PROBLEM REQUIREMENTS ::
Please state how many lines in the records below contain the word "green"; the number alone is the answer.

Object change descriptions ::
--------------------------------------------------

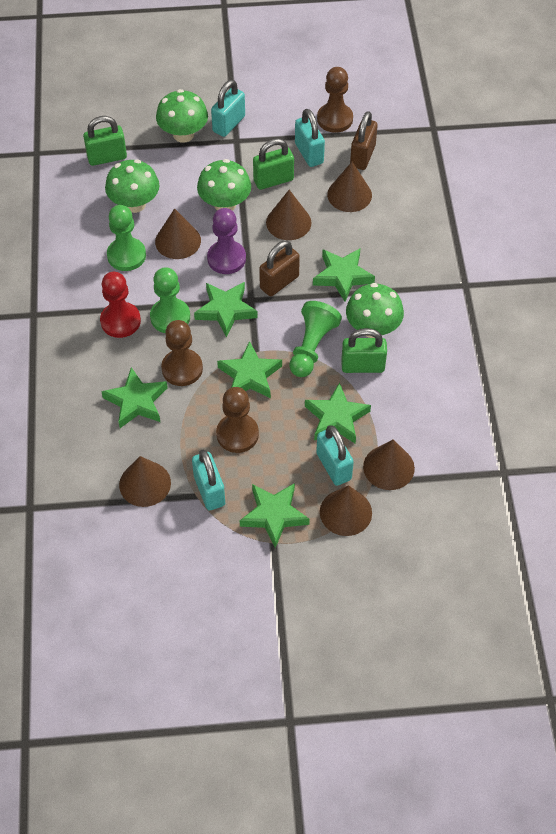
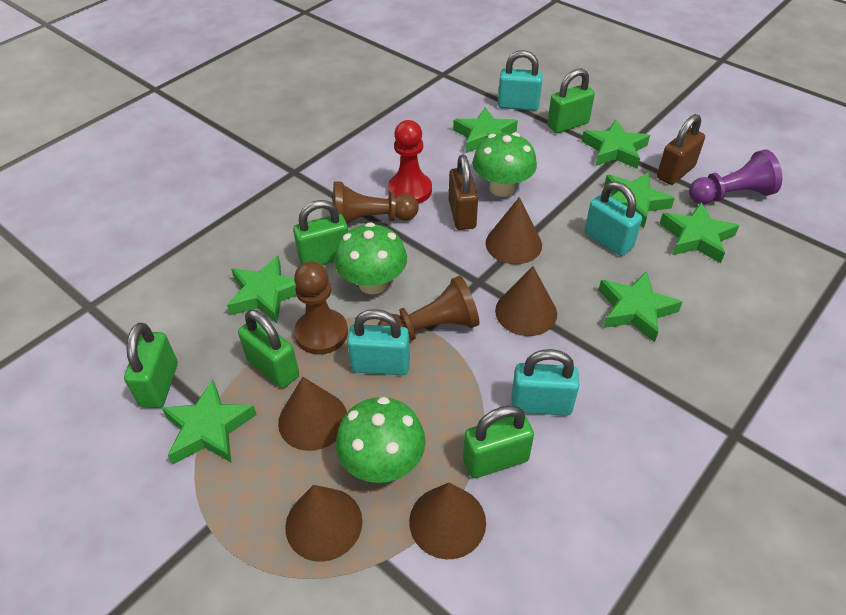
brown cone: 6 -> 5
green mushroom: 4 -> 3
green padlock: 3 -> 5
green pawn: 3 -> 0
green star: 6 -> 7

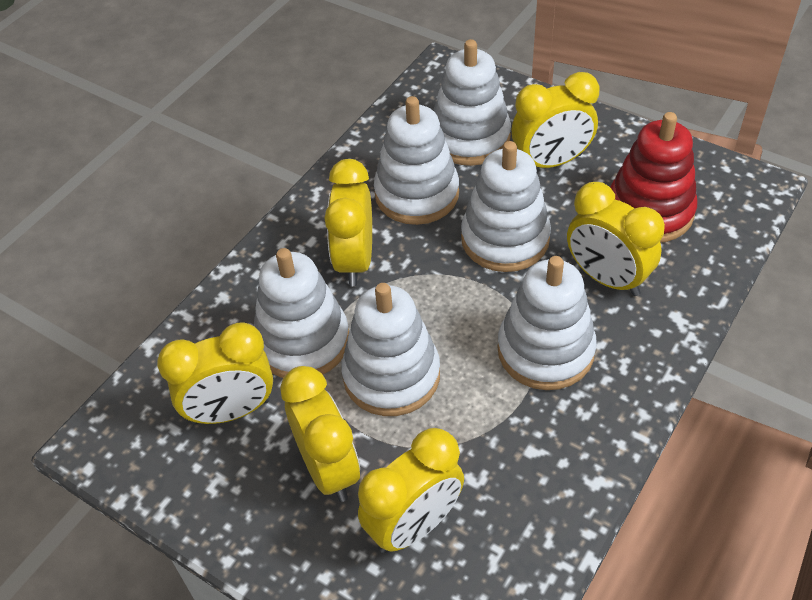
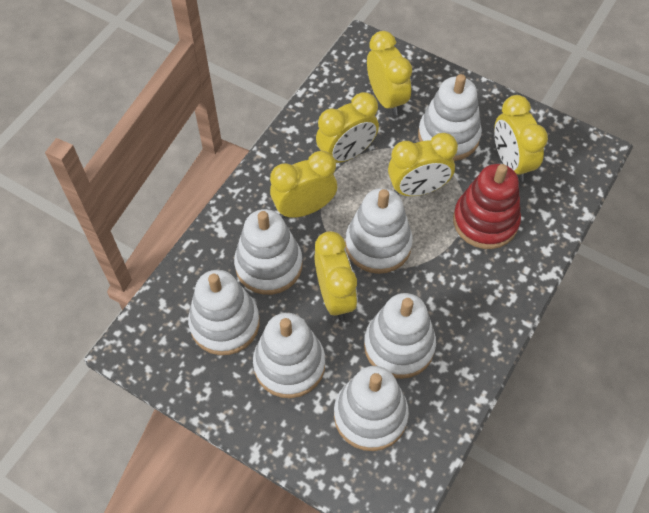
white stacking toy: 6 -> 7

--------------------------------------------------

THE COMPLETED TASK ::
4